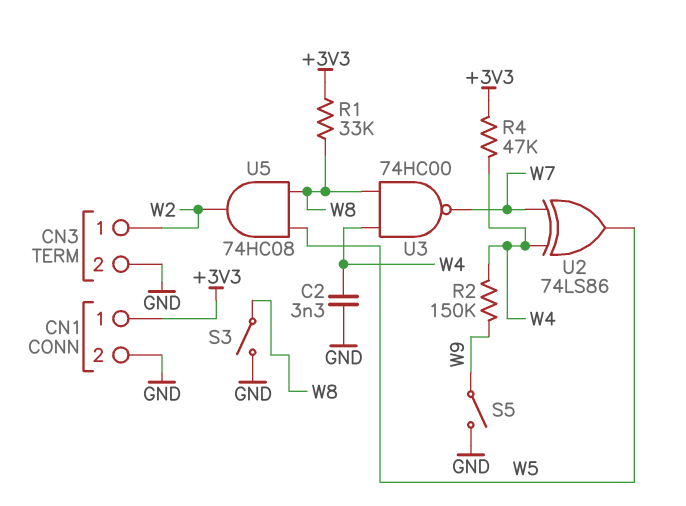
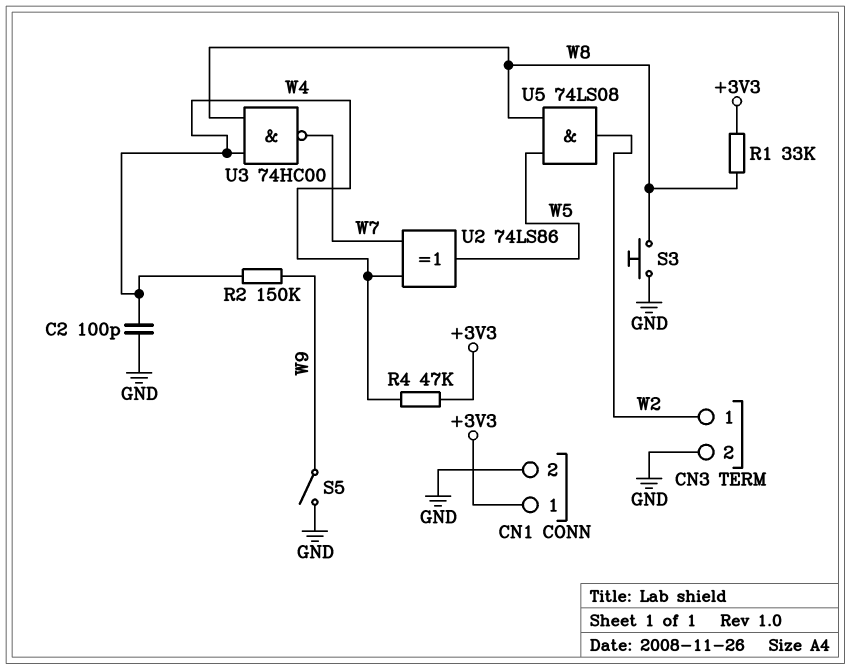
C2: 3.3nF (GND, W4) -> 100pF (GND, W4)
S3: switch (GND, W8) -> button (GND, W8)
U5: AND 74HC08 (in W5, in W8, out W2) -> AND 74LS08 (in W5, in W8, out W2)

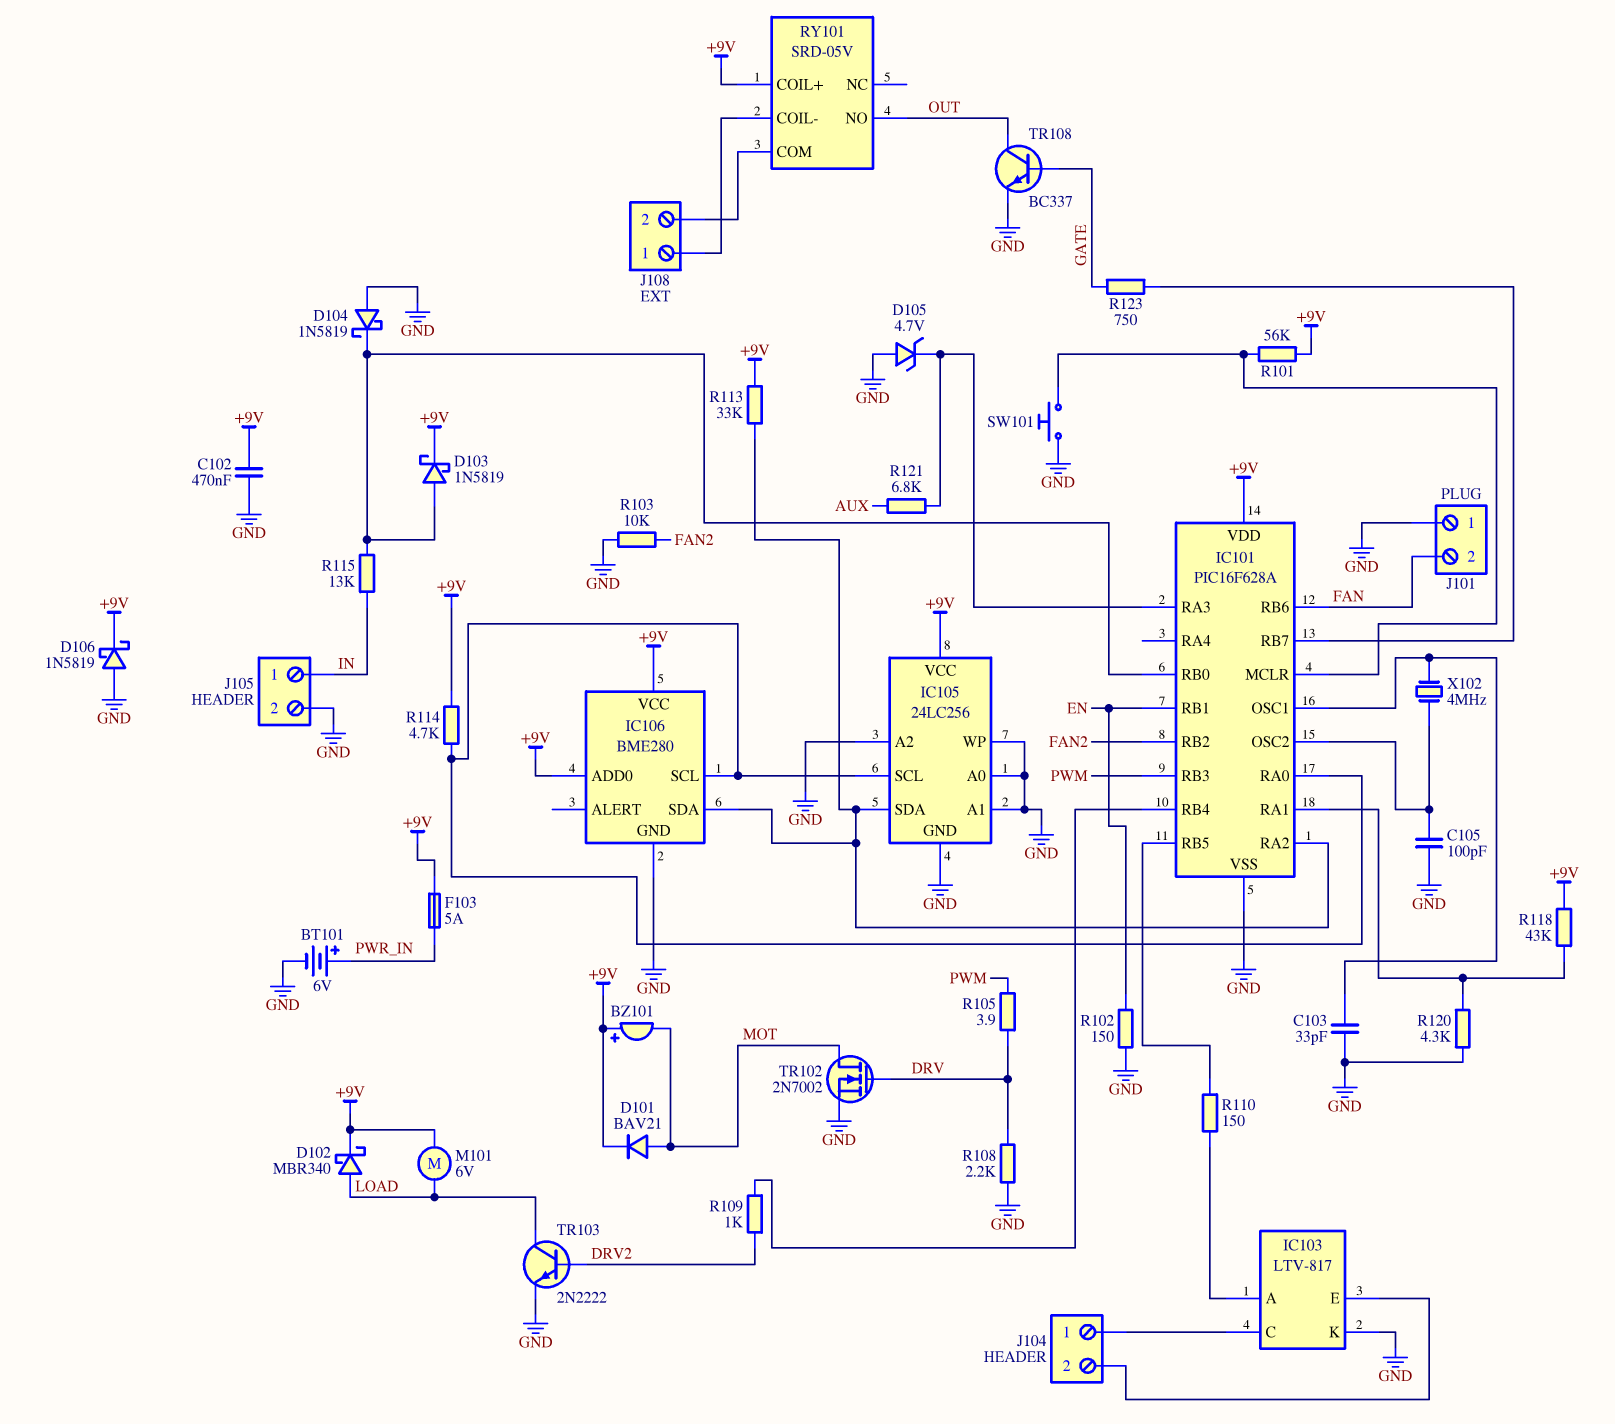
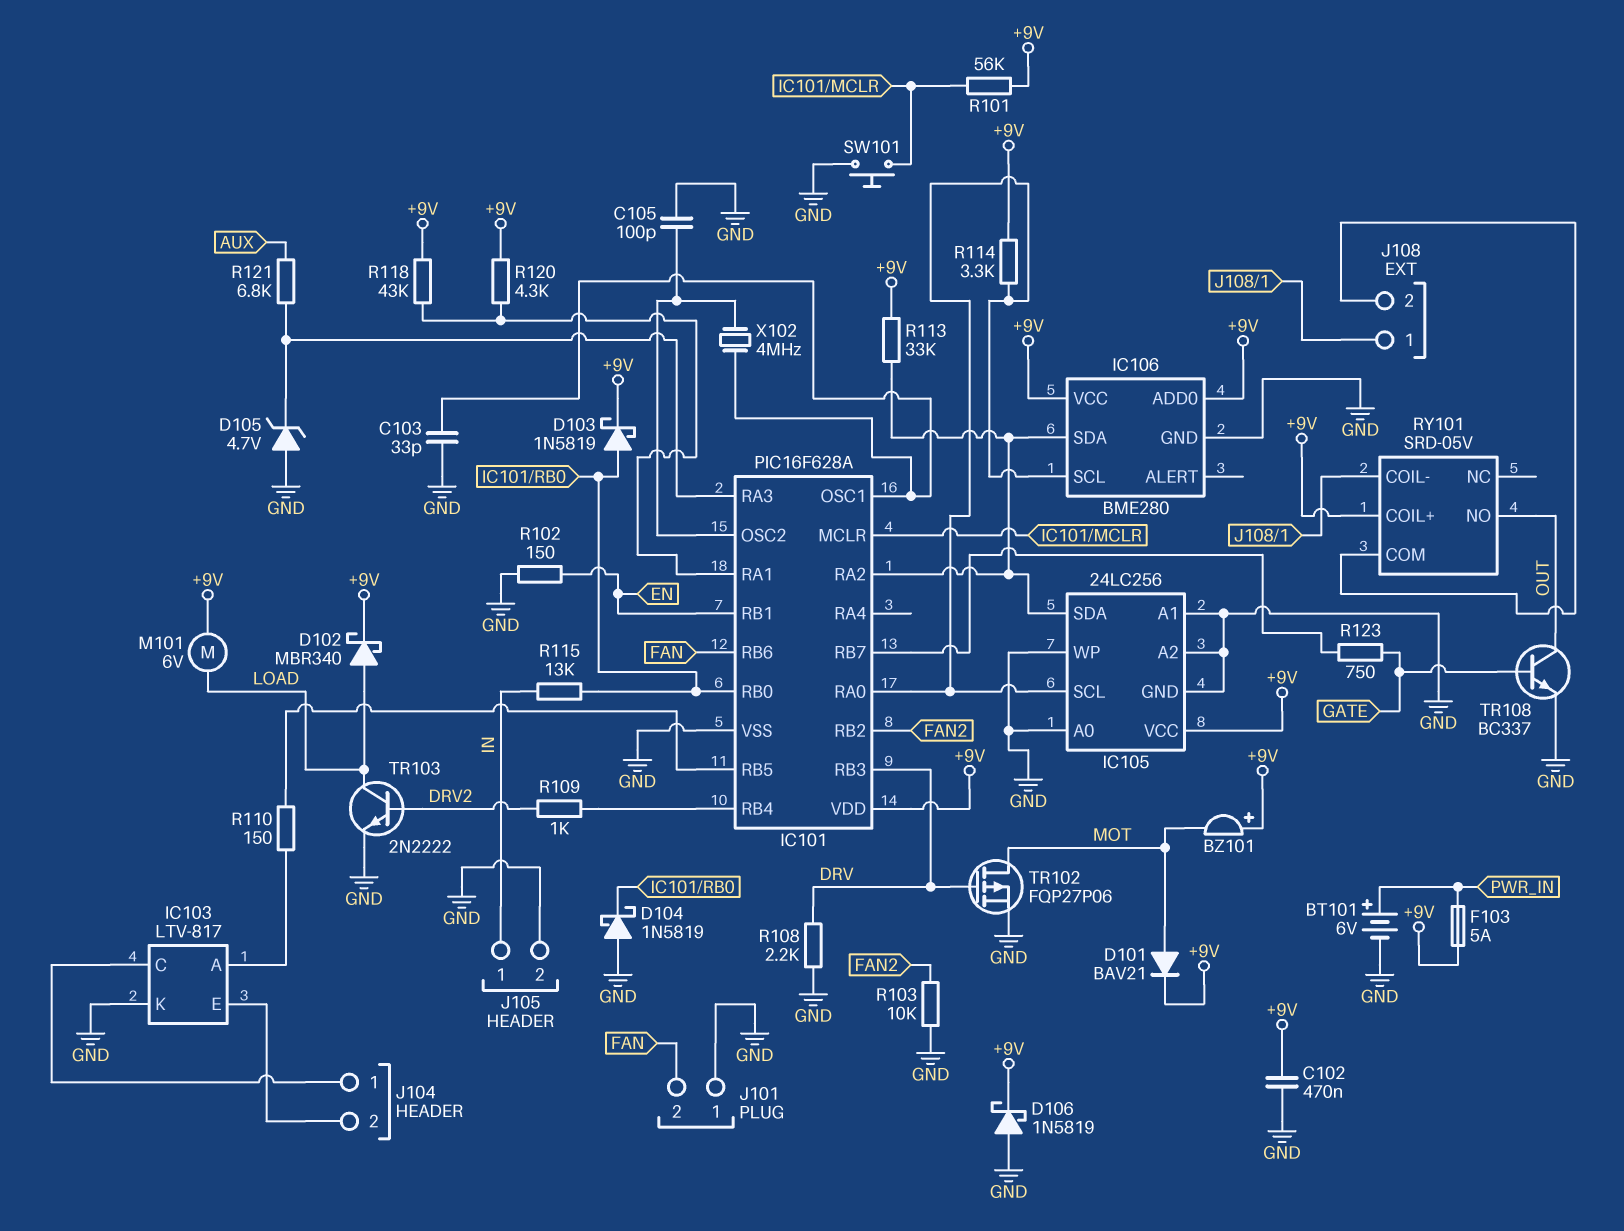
IC101 pin RB3: PWM -> DRV
R105: 3.9 (DRV, PWM) -> none
R114: 4.7k (+9V, IC101/RA0) -> 3.3k (+9V, IC101/RA0)
R120: 4.3k (GND, IC101/RA1) -> 4.3k (+9V, IC101/RA1)
TR102: NMOS 2N7002 (G DRV, D MOT, S GND) -> PMOS FQP27P06 (G DRV, D MOT, S GND)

Goal of the exercise:
Copy the data exactly. Any picture it contains is to be omitted.

Response:
C2: 3.3nF (GND, W4) -> 100pF (GND, W4)
S3: switch (GND, W8) -> button (GND, W8)
U5: AND 74HC08 (in W5, in W8, out W2) -> AND 74LS08 (in W5, in W8, out W2)

IC101 pin RB3: PWM -> DRV
R105: 3.9 (DRV, PWM) -> none
R114: 4.7k (+9V, IC101/RA0) -> 3.3k (+9V, IC101/RA0)
R120: 4.3k (GND, IC101/RA1) -> 4.3k (+9V, IC101/RA1)
TR102: NMOS 2N7002 (G DRV, D MOT, S GND) -> PMOS FQP27P06 (G DRV, D MOT, S GND)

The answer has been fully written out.